* Task prompt: Lines from the one containing "black cone G4" to the end of the data below are to be restated exactly, with both ends included and nothing else.

Spatial object tracking data
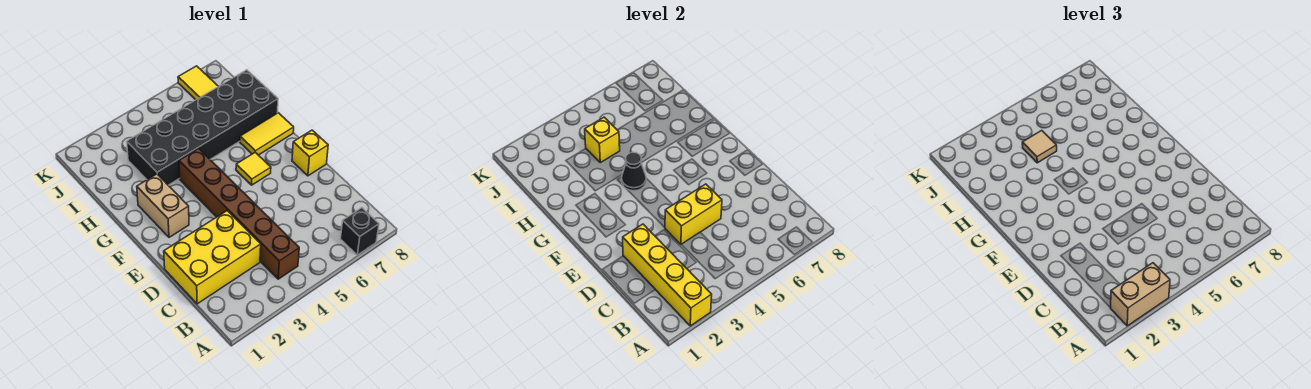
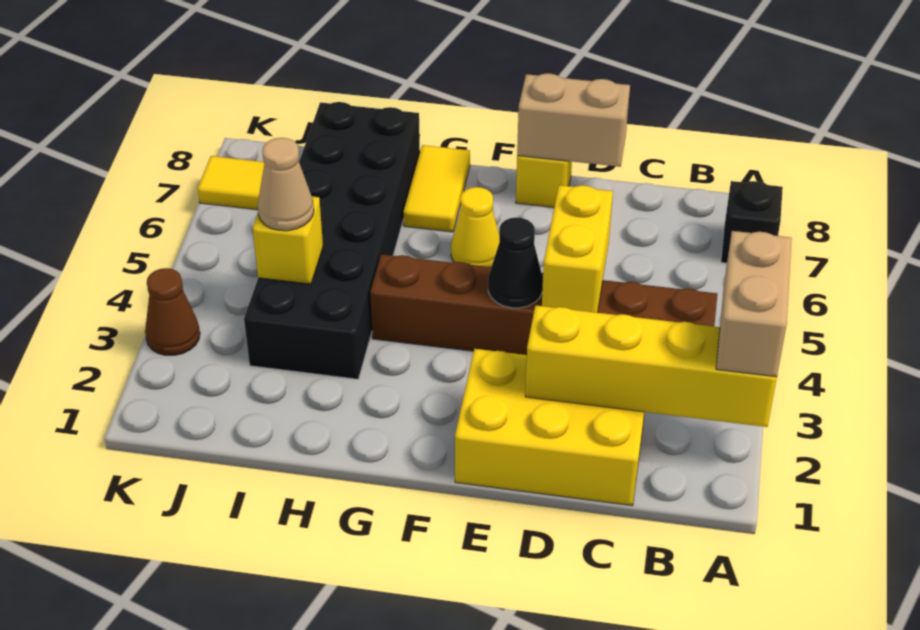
yellow brick C1:D3 level 1 -> yellow brick C1:E2 level 1
tan brick F2:G2 level 1 -> tan brick D8:E8 level 2
yellow tile F6 level 1 -> yellow cone F6 level 1
black cone G4 level 2 -> black cone E4 level 2
tan tile I4 level 3 -> tan cone I4 level 3
none -> brown cone K3 level 1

* Response to this exercise:
black cone G4 level 2 -> black cone E4 level 2
tan tile I4 level 3 -> tan cone I4 level 3
none -> brown cone K3 level 1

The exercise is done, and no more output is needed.